• PROBLEM REQUIREMENTS: Your answer must be the exact lines from the one holding "yellow key: 9 -> 8" through the final line of the records below, both included, and nothing more.

• GIVEN RECORDS:
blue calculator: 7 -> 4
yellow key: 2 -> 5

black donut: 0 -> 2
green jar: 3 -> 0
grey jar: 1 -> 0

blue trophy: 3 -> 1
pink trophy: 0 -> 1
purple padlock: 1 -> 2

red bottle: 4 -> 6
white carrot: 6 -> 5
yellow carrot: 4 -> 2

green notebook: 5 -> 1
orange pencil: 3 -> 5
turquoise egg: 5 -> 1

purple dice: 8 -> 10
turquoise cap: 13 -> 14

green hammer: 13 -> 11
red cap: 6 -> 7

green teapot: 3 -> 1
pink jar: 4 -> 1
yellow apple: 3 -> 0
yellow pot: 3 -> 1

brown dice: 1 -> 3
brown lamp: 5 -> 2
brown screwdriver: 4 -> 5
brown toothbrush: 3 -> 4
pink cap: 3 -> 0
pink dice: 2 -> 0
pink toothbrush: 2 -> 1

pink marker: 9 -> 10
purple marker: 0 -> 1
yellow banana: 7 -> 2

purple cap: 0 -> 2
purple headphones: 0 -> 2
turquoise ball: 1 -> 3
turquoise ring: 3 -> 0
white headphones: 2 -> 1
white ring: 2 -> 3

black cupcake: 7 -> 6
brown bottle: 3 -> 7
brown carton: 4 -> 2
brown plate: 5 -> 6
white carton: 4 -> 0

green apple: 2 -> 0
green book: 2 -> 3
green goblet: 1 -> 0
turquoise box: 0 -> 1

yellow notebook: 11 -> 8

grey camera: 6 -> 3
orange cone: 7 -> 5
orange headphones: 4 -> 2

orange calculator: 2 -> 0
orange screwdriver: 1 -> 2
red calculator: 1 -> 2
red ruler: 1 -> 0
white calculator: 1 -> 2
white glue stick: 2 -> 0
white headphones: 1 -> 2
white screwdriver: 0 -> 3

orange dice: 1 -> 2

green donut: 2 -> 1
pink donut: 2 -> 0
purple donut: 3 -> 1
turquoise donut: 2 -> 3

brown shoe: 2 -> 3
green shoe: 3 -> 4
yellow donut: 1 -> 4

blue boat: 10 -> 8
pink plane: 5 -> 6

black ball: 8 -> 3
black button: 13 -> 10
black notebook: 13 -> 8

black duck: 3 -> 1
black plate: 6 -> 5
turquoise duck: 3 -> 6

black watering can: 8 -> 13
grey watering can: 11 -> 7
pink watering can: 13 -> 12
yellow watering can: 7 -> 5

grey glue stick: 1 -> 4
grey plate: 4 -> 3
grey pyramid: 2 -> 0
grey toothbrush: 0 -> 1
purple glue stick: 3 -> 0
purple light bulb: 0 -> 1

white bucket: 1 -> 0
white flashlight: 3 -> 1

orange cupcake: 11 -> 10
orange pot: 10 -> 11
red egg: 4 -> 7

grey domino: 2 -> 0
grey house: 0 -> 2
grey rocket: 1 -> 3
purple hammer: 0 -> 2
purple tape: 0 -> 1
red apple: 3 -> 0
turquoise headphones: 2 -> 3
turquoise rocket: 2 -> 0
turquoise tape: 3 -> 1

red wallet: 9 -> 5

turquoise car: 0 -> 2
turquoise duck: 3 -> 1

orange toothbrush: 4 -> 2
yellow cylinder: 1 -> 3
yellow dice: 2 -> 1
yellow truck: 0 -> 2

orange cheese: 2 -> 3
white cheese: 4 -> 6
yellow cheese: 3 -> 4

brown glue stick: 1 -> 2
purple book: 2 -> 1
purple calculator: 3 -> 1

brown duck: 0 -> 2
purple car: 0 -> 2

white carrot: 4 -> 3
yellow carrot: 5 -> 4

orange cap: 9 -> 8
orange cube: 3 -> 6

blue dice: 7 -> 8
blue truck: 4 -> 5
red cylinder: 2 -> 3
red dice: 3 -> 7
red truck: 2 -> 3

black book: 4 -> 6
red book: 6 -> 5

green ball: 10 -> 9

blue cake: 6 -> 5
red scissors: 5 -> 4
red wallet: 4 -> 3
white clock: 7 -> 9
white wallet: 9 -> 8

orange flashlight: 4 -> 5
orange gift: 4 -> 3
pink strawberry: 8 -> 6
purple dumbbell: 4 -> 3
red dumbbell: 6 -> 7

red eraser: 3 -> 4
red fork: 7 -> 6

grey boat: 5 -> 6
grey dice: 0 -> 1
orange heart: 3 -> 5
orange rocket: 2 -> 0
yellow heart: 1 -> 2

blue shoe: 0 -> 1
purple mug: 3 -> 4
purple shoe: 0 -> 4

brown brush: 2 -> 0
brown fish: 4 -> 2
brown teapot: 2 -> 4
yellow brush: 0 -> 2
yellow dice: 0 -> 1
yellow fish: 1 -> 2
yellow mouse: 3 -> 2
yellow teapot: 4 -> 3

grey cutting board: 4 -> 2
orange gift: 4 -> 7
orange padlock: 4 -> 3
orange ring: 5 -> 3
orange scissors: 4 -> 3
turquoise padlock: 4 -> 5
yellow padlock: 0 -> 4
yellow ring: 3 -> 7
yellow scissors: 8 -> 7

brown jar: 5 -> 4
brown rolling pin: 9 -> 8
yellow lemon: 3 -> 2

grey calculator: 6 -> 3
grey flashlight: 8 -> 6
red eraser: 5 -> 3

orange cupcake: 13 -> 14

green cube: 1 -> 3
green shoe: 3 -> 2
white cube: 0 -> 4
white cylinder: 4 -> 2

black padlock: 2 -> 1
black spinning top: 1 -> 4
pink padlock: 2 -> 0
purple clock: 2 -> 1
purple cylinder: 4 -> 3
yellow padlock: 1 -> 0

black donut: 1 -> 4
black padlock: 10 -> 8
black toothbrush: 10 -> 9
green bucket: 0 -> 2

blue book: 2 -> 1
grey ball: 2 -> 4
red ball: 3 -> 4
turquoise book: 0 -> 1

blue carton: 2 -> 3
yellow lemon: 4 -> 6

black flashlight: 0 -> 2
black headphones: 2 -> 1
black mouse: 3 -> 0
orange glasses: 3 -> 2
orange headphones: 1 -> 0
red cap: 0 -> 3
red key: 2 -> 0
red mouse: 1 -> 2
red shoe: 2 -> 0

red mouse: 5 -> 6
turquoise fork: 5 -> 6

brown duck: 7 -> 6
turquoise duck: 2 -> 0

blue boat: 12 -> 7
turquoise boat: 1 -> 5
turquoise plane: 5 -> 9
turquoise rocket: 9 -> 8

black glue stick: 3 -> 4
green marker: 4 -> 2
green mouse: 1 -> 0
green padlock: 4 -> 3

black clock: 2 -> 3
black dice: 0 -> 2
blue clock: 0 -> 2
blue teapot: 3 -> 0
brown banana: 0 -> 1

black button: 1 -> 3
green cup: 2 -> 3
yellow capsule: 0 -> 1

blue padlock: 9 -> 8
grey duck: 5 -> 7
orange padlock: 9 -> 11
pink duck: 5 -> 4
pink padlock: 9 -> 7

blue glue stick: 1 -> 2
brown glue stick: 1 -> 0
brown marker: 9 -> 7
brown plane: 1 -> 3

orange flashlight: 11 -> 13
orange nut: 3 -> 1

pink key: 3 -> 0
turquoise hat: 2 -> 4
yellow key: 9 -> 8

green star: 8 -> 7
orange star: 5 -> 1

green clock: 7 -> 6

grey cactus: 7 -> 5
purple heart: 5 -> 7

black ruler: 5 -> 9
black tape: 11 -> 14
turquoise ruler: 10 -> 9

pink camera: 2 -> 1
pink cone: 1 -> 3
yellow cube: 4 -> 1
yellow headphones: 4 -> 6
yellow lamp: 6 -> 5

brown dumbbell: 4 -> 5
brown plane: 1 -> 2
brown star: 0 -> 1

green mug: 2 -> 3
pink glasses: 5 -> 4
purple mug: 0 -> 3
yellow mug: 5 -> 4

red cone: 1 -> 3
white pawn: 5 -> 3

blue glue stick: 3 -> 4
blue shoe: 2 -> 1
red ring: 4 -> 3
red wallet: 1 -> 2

• WRITTEN RESPONSE:
yellow key: 9 -> 8

green star: 8 -> 7
orange star: 5 -> 1

green clock: 7 -> 6

grey cactus: 7 -> 5
purple heart: 5 -> 7

black ruler: 5 -> 9
black tape: 11 -> 14
turquoise ruler: 10 -> 9

pink camera: 2 -> 1
pink cone: 1 -> 3
yellow cube: 4 -> 1
yellow headphones: 4 -> 6
yellow lamp: 6 -> 5

brown dumbbell: 4 -> 5
brown plane: 1 -> 2
brown star: 0 -> 1

green mug: 2 -> 3
pink glasses: 5 -> 4
purple mug: 0 -> 3
yellow mug: 5 -> 4

red cone: 1 -> 3
white pawn: 5 -> 3

blue glue stick: 3 -> 4
blue shoe: 2 -> 1
red ring: 4 -> 3
red wallet: 1 -> 2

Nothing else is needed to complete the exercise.